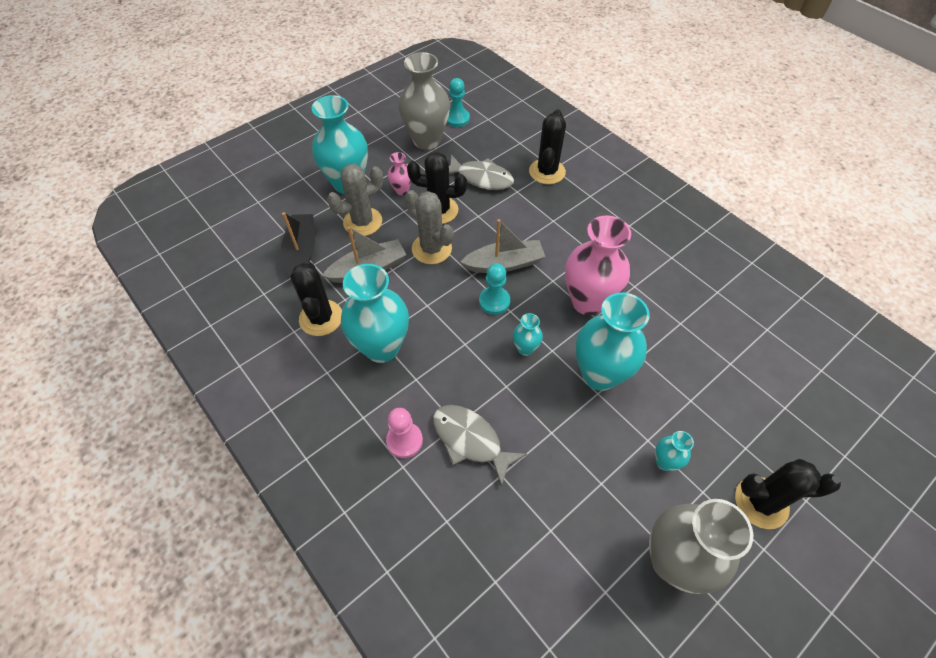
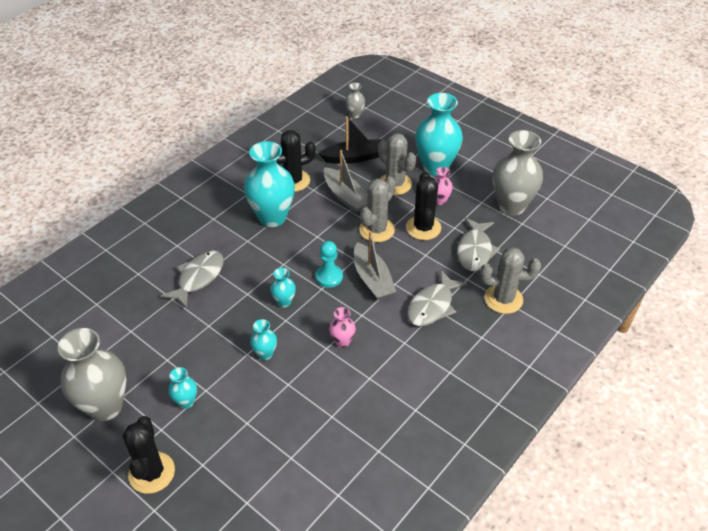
camera: 80 degrees right, 10 degrees down
(219, 239) = (355, 114): none -> grey vase
(404, 440) = (196, 242): pink pawn -> none
(457, 118) = (553, 222): turquoise pawn -> none
(547, 172) = (503, 299): black cactus -> grey cactus
(548, 222) = (432, 306): none -> grey fish
(587, 301) = (342, 342): pink vase -> pink vase, size x0.46
(599, 374) = (265, 354): turquoise vase -> turquoise vase, size x0.46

#####

Write the data out again word for word; leave the pictures behind.

camera: 80 degrees right, 10 degrees down
(219, 239) = (355, 114): none -> grey vase
(404, 440) = (196, 242): pink pawn -> none
(457, 118) = (553, 222): turquoise pawn -> none
(547, 172) = (503, 299): black cactus -> grey cactus
(548, 222) = (432, 306): none -> grey fish
(587, 301) = (342, 342): pink vase -> pink vase, size x0.46
(599, 374) = (265, 354): turquoise vase -> turquoise vase, size x0.46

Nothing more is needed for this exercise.